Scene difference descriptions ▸

┄┄┄┄┄┄

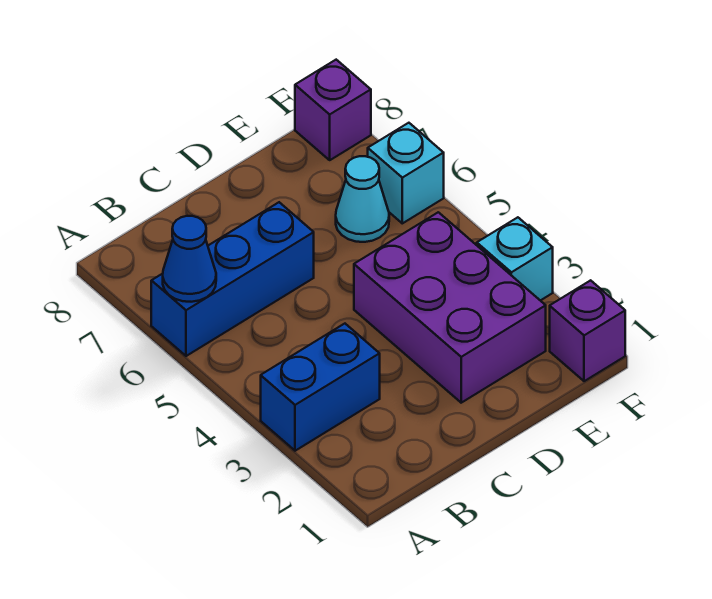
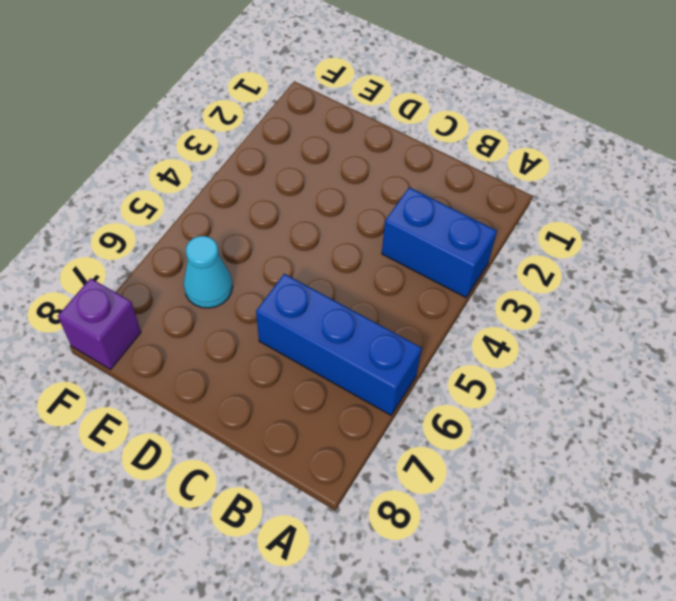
none -> purple brick D2:E4 level 1
none -> purple brick F1 level 1

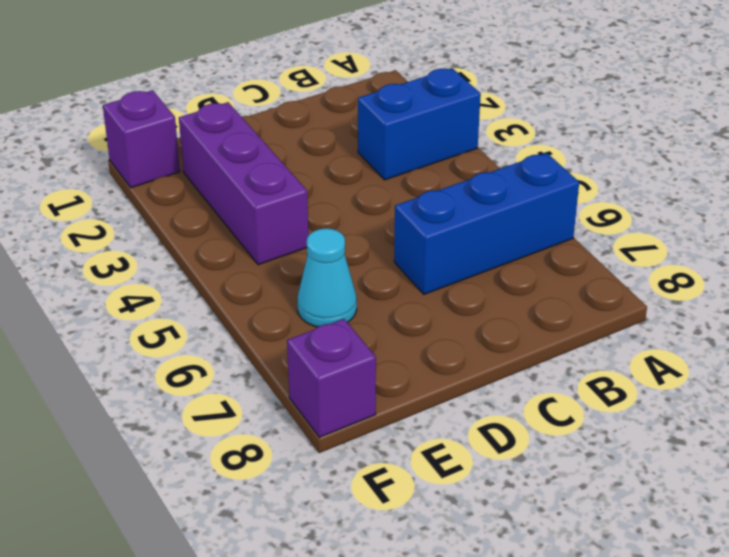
purple brick E2:E4 level 1 -> purple brick D2:E4 level 1
none -> cyan brick F3 level 1
none -> cyan brick F6 level 1

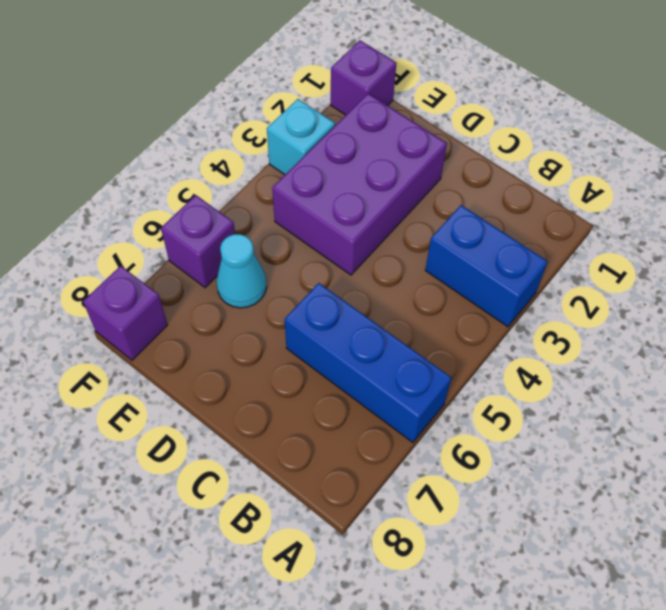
purple brick F6 level 1 -> cyan brick F6 level 1
none -> blue cone A6 level 2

┄┄┄┄┄┄

I need each line of the entries that holds the string "cyan" located and copied.

none -> cyan brick F3 level 1
none -> cyan brick F6 level 1
purple brick F6 level 1 -> cyan brick F6 level 1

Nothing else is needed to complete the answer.